**What is being asked:**
Each line that contains the word "grey" is to be copied from the records below.

**Source material:**

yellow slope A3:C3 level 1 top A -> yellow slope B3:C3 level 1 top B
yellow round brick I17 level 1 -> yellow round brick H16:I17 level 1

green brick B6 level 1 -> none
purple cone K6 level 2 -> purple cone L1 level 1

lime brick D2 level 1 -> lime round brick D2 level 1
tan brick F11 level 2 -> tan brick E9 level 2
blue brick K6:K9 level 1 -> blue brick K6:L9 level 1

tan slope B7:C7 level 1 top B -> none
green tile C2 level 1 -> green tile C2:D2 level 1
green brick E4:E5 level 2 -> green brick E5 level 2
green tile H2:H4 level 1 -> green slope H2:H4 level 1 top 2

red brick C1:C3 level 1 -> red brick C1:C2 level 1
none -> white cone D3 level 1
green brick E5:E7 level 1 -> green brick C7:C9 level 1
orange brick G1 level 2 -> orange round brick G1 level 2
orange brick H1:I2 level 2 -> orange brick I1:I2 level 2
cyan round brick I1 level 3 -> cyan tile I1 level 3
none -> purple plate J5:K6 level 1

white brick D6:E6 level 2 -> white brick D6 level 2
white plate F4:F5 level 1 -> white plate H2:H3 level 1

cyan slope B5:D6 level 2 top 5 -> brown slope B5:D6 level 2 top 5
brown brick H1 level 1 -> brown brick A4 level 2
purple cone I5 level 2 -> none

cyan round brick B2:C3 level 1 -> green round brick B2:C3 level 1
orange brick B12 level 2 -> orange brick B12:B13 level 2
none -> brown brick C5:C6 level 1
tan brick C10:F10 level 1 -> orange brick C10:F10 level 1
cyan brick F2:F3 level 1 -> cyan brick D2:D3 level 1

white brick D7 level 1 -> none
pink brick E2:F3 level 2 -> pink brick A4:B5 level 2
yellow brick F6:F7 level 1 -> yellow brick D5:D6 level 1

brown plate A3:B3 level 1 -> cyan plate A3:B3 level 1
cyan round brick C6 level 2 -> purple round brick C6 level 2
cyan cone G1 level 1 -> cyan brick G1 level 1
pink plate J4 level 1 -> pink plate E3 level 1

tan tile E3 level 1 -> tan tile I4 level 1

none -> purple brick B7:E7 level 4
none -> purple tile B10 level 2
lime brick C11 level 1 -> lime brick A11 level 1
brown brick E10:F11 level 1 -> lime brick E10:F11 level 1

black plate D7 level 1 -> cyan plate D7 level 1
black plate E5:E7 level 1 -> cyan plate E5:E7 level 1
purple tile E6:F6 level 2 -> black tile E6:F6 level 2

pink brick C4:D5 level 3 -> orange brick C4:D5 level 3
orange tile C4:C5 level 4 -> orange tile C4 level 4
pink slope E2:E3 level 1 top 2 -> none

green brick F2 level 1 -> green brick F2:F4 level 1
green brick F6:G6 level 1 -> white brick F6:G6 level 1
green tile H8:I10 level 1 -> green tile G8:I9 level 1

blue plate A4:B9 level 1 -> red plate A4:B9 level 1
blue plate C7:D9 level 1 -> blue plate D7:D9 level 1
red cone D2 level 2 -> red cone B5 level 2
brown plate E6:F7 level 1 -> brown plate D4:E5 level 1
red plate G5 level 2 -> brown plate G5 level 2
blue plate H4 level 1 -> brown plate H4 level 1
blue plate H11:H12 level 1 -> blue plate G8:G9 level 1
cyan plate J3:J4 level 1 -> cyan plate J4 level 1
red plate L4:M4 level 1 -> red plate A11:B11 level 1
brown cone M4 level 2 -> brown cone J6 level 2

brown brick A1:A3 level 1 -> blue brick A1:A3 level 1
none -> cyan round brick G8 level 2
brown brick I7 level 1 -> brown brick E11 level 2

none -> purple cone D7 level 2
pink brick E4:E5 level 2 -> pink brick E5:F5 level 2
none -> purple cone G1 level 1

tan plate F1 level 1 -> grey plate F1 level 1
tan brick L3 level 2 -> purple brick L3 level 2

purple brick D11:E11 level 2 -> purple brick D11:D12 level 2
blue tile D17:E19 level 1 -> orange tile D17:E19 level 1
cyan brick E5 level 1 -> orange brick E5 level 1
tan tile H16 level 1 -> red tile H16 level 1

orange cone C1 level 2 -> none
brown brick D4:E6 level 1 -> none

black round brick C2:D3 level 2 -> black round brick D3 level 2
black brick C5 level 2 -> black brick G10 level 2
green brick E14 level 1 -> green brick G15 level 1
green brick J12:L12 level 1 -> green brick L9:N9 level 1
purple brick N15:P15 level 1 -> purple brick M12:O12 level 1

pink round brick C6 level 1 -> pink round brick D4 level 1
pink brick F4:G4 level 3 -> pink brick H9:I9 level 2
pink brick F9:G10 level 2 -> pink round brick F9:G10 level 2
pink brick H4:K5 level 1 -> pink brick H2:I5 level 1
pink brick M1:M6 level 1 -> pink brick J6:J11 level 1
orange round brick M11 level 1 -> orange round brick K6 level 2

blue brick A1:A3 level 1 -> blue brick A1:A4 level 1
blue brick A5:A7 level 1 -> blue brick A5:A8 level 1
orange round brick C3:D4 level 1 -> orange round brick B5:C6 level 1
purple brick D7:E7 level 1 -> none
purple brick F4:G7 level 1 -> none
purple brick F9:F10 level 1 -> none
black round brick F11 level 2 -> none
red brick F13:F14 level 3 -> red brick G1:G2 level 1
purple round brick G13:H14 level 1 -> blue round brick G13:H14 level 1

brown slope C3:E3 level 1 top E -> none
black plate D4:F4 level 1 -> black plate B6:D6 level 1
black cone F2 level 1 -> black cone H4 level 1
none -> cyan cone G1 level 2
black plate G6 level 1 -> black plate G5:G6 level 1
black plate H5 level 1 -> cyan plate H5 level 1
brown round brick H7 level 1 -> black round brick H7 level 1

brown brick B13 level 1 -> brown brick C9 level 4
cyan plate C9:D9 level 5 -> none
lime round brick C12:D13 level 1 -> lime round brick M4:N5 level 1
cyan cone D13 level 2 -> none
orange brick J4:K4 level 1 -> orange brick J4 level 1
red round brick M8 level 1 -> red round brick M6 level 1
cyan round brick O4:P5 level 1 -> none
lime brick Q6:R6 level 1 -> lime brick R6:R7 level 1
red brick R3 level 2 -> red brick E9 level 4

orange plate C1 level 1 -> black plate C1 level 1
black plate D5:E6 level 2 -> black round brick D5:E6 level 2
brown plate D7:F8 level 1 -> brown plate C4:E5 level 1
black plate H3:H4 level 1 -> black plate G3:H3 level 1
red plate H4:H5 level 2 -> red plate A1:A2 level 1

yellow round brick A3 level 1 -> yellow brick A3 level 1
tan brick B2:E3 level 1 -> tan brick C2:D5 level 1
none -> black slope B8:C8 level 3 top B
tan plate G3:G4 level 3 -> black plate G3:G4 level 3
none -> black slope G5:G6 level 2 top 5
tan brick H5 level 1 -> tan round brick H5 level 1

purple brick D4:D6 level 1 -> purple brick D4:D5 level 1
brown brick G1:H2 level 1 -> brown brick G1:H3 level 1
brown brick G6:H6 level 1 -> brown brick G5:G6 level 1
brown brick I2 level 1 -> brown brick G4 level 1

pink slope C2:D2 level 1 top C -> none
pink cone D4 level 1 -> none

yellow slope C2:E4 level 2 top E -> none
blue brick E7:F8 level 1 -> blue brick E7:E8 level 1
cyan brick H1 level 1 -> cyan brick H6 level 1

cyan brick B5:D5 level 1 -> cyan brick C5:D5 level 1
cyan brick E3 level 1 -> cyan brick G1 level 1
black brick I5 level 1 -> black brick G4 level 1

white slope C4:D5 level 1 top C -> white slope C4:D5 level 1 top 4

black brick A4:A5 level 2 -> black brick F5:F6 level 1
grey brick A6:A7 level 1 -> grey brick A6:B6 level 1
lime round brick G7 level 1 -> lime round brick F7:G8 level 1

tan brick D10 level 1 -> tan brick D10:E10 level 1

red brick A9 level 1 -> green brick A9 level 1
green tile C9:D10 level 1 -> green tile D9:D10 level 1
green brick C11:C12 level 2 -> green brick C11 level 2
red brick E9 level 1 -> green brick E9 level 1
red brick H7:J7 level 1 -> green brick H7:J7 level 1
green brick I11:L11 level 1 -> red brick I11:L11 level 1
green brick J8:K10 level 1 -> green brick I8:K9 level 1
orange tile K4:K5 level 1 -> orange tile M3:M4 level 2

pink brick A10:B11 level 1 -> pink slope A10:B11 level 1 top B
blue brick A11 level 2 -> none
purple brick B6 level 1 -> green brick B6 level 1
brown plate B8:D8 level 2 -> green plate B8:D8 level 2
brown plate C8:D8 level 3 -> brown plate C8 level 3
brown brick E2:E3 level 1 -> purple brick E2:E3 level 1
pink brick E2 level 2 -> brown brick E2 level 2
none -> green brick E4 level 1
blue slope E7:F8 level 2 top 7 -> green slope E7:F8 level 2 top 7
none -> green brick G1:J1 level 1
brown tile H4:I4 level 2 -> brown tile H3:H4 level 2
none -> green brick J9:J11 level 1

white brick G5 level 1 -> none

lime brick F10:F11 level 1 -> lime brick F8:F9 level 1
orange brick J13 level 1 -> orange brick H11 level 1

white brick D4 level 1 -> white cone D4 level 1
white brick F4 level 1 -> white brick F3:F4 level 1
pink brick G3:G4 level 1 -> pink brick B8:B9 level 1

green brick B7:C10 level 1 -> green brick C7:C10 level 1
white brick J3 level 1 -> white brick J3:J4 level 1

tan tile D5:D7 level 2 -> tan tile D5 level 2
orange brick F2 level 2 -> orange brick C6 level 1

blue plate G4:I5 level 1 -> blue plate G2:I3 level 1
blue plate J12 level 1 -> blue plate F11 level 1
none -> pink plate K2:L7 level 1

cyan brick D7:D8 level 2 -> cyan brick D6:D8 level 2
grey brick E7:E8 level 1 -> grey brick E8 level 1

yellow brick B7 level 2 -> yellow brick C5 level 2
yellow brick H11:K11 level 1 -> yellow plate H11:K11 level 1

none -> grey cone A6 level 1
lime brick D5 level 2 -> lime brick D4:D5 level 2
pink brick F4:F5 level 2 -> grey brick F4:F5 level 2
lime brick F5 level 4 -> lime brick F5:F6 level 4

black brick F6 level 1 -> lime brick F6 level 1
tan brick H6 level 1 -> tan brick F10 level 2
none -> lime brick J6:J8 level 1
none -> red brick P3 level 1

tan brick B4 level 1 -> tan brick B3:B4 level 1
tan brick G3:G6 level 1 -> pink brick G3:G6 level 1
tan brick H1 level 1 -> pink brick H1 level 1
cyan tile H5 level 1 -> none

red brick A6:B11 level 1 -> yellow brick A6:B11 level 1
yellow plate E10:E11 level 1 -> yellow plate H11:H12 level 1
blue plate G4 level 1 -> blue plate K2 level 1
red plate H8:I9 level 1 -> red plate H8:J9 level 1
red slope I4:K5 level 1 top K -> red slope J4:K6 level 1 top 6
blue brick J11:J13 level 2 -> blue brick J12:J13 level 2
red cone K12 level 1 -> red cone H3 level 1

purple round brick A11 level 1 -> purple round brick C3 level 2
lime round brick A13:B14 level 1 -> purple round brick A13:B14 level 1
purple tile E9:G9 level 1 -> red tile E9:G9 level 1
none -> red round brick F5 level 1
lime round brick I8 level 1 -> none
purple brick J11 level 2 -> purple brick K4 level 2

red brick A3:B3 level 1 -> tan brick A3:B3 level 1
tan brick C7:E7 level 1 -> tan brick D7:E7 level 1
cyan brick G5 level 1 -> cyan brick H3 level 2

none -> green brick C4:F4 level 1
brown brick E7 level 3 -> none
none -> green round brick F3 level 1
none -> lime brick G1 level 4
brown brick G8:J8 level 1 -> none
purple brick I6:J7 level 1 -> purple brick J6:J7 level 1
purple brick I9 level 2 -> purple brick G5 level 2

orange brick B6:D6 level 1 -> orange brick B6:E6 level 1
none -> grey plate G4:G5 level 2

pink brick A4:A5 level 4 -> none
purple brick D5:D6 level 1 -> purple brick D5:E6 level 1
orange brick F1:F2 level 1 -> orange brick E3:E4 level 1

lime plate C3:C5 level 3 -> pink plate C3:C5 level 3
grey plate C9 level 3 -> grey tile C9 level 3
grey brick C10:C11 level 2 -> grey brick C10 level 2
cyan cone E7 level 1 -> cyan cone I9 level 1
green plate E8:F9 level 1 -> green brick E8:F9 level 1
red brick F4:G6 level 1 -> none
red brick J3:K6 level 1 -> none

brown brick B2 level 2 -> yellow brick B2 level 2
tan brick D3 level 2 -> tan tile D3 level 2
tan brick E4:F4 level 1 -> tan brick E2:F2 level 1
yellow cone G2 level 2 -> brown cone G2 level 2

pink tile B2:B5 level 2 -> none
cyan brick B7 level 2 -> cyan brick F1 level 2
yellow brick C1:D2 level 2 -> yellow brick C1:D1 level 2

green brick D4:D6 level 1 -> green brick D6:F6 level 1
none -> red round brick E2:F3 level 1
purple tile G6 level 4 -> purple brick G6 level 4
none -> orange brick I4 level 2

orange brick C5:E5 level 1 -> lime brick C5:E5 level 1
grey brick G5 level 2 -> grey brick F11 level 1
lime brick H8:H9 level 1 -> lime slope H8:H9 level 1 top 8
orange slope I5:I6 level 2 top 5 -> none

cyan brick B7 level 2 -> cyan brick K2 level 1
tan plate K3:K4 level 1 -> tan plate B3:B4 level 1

**Reply to the task:**
tan plate F1 level 1 -> grey plate F1 level 1
grey brick A6:A7 level 1 -> grey brick A6:B6 level 1
grey brick E7:E8 level 1 -> grey brick E8 level 1
none -> grey cone A6 level 1
pink brick F4:F5 level 2 -> grey brick F4:F5 level 2
none -> grey plate G4:G5 level 2
grey plate C9 level 3 -> grey tile C9 level 3
grey brick C10:C11 level 2 -> grey brick C10 level 2
grey brick G5 level 2 -> grey brick F11 level 1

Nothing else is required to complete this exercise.